**PROBLEM REQUIREMENTS**
The records that follow are to be repeated exactly, without any pictures.

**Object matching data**
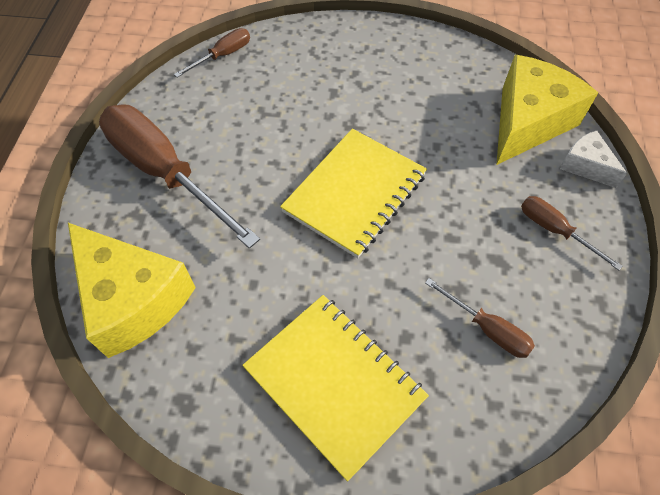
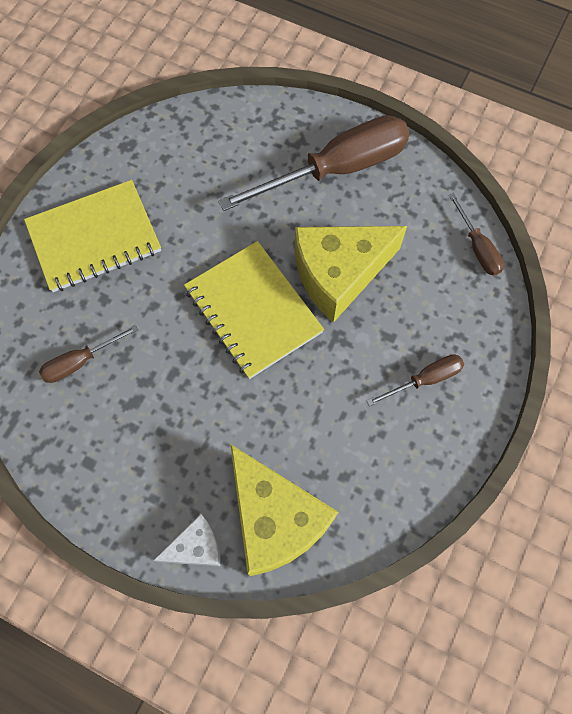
camera: 110 degrees right, 10 degrees up
(133, 299) = (221, 128): yellow cheese -> yellow cheese (339, 274)
(554, 230) = (139, 469): brown screwdriver -> brown screwdriver (425, 379)

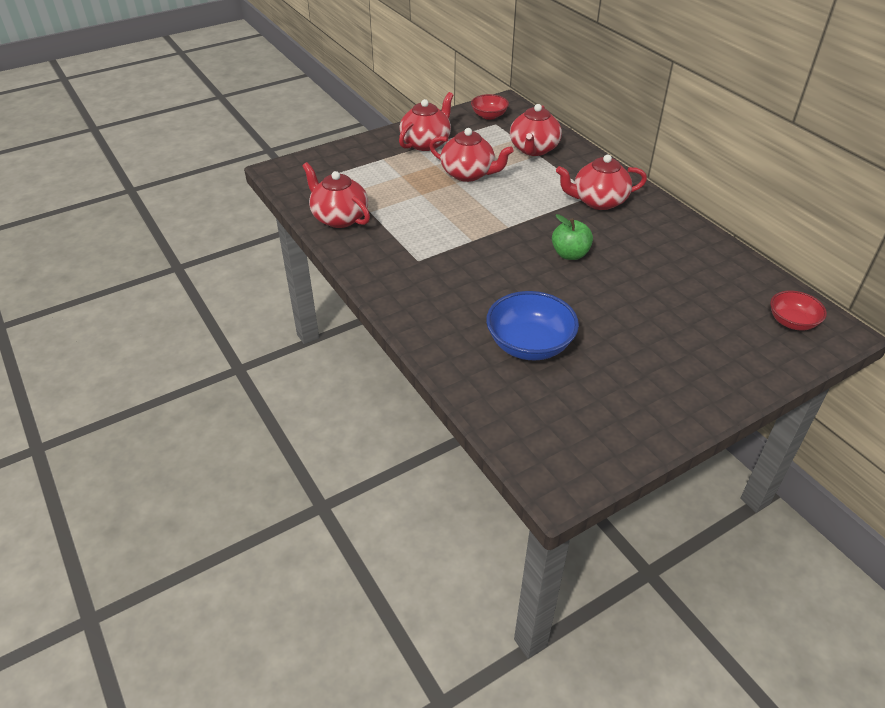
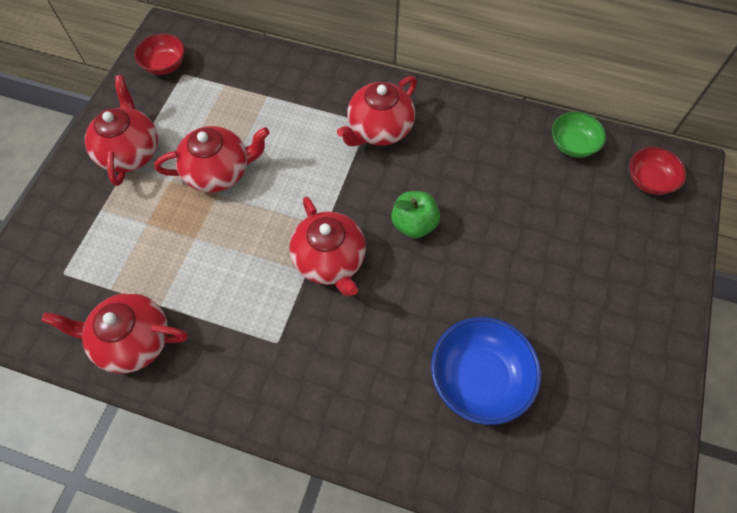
camera: 40 degrees left, 20 degrees up
(533, 149) = (255, 90): red teapot -> red teapot (330, 260)
(745, 274) = (572, 144): none -> green bowl

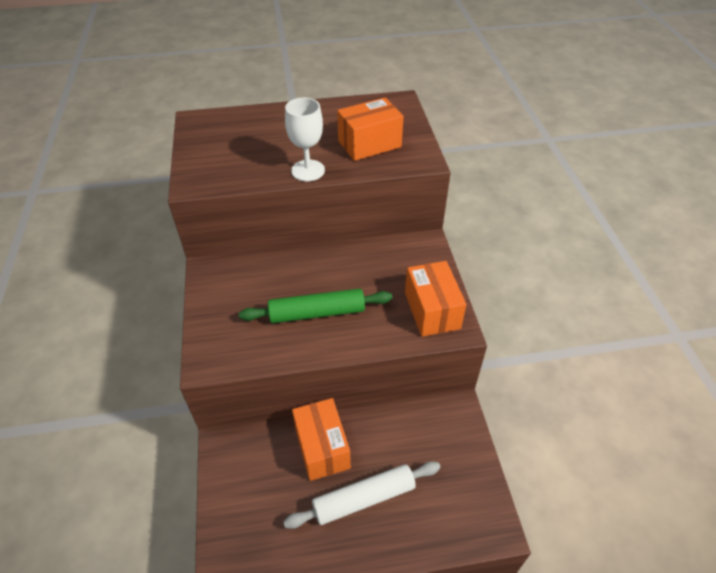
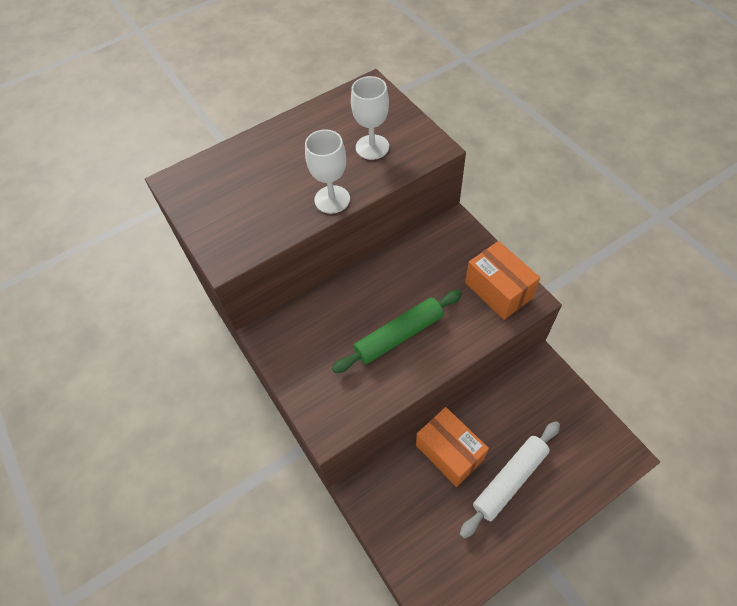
camera: 20 degrees left, 10 degrees up
(369, 144) = (372, 147): orange box -> white goblet

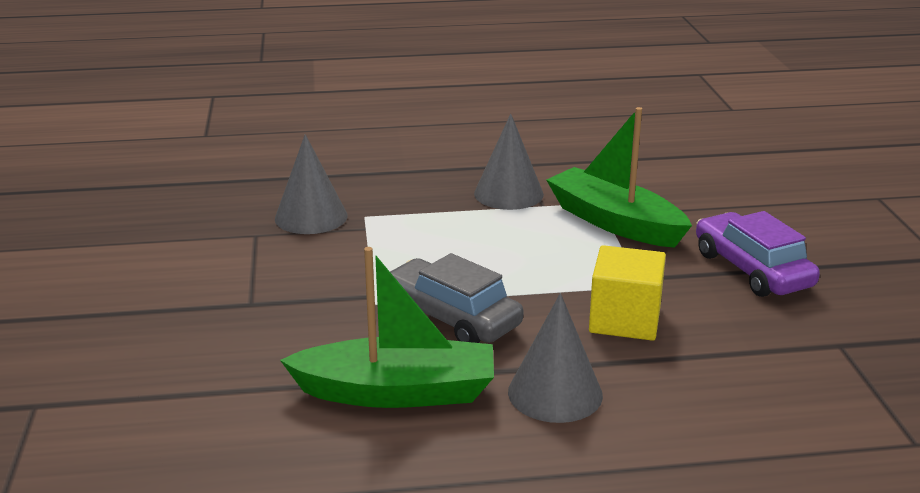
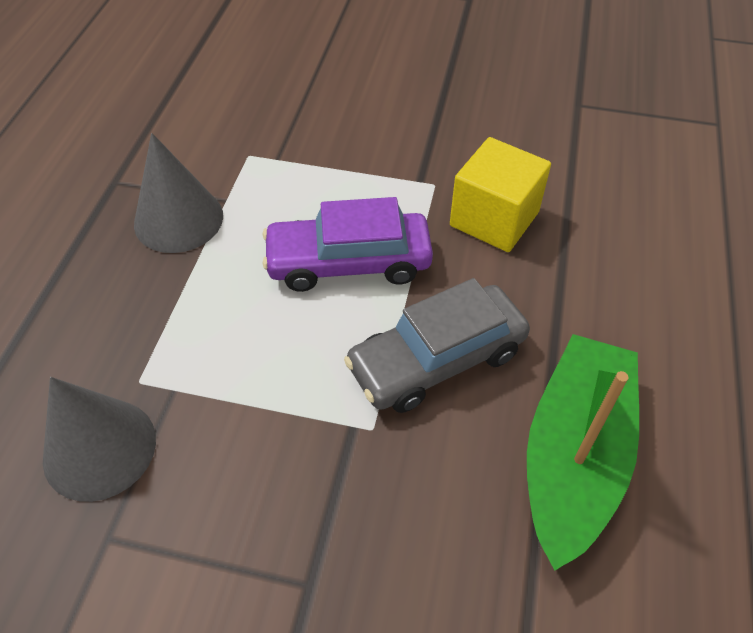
camera: 70 degrees left, 25 degrees up
(555, 393) = (607, 315): grey cone -> none
(614, 222) = (300, 158): green boat -> none
(752, 269) = (440, 103): purple car -> purple car (348, 262)

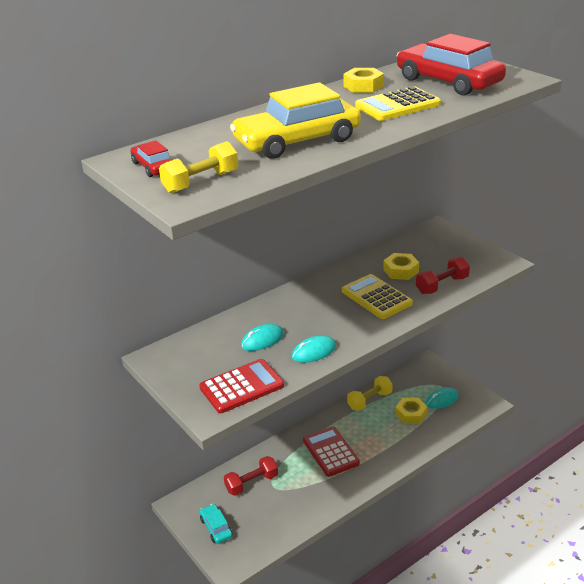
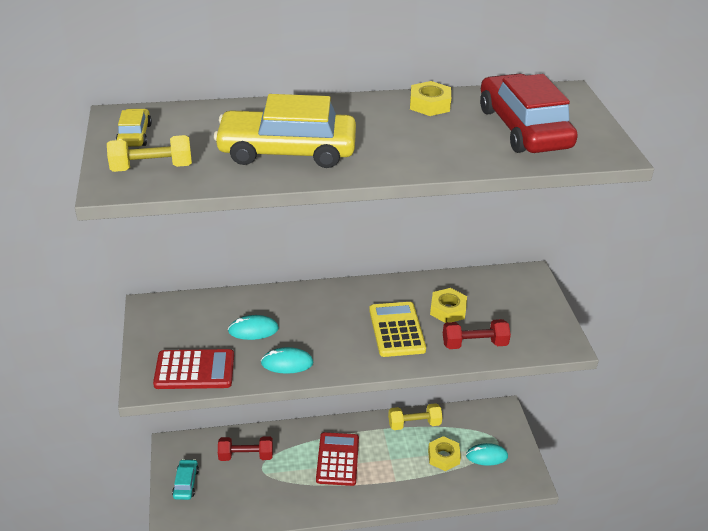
camera: 25 degrees right, 5 degrees up
(153, 167) = (134, 135): red car -> yellow car
(397, 105) = (433, 141): yellow calculator -> none

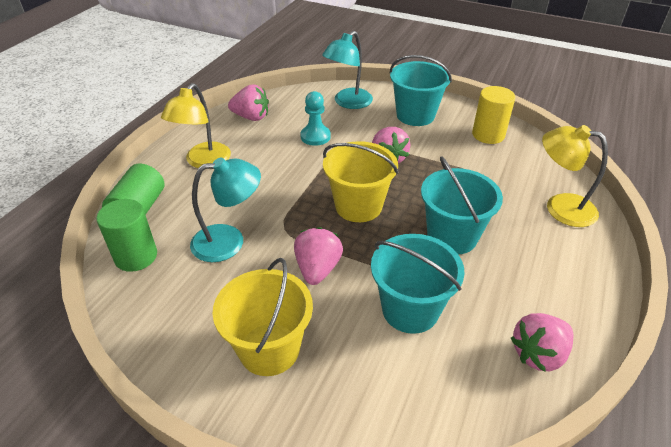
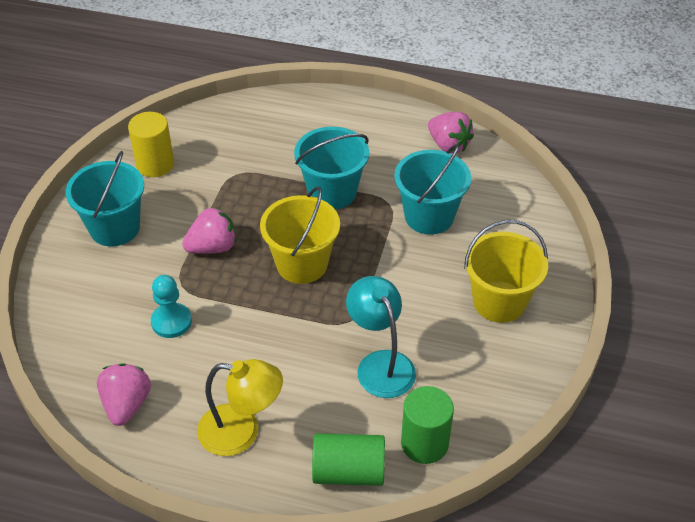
camera: 100 degrees left, 5 degrees up
(317, 269) = (400, 284): pink strawberry -> none
(348, 103) = (84, 299): turquoise lamp -> none
(560, 207) = (275, 120): yellow lamp -> none

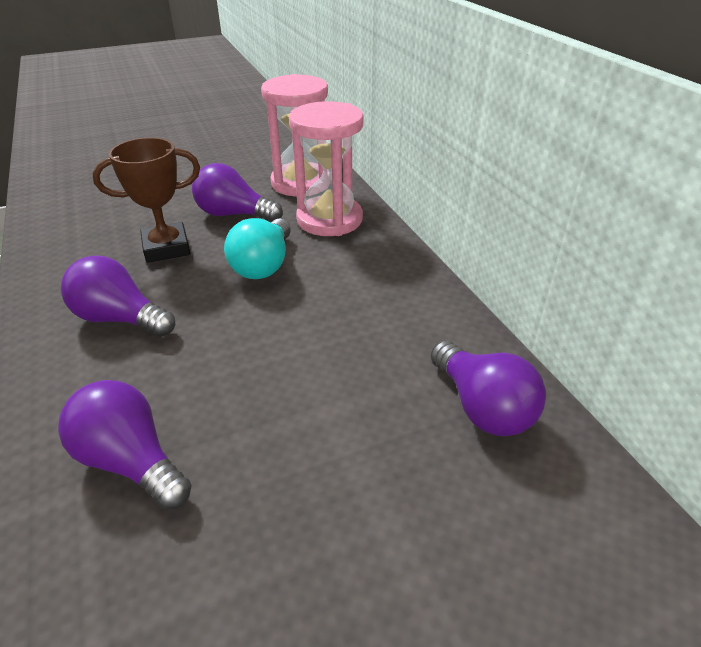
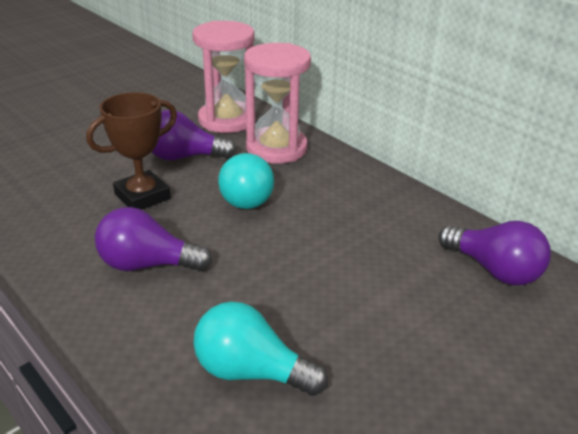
camera: 20 degrees left, 5 degrees down
(131, 461) = (251, 372): purple light bulb -> turquoise light bulb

**REPLY**
camera: 110 degrees right, 10 degrees up
(133, 299) = (221, 128): yellow cheese -> yellow cheese (339, 274)
(554, 230) = (139, 469): brown screwdriver -> brown screwdriver (425, 379)

camera: 40 degrees left, 20 degrees up
(533, 149) = (255, 90): red teapot -> red teapot (330, 260)
(745, 274) = (572, 144): none -> green bowl

camera: 20 degrees left, 10 degrees up
(369, 144) = (372, 147): orange box -> white goblet

camera: 70 degrees left, 25 degrees up
(555, 393) = (607, 315): grey cone -> none
(614, 222) = (300, 158): green boat -> none
(752, 269) = (440, 103): purple car -> purple car (348, 262)

camera: 25 degrees right, 5 degrees up
(153, 167) = (134, 135): red car -> yellow car
(397, 105) = (433, 141): yellow calculator -> none

camera: 100 degrees left, 5 degrees up
(317, 269) = (400, 284): pink strawberry -> none
(348, 103) = (84, 299): turquoise lamp -> none
(560, 207) = (275, 120): yellow lamp -> none

camera: 20 degrees left, 5 degrees down
(131, 461) = (251, 372): purple light bulb -> turquoise light bulb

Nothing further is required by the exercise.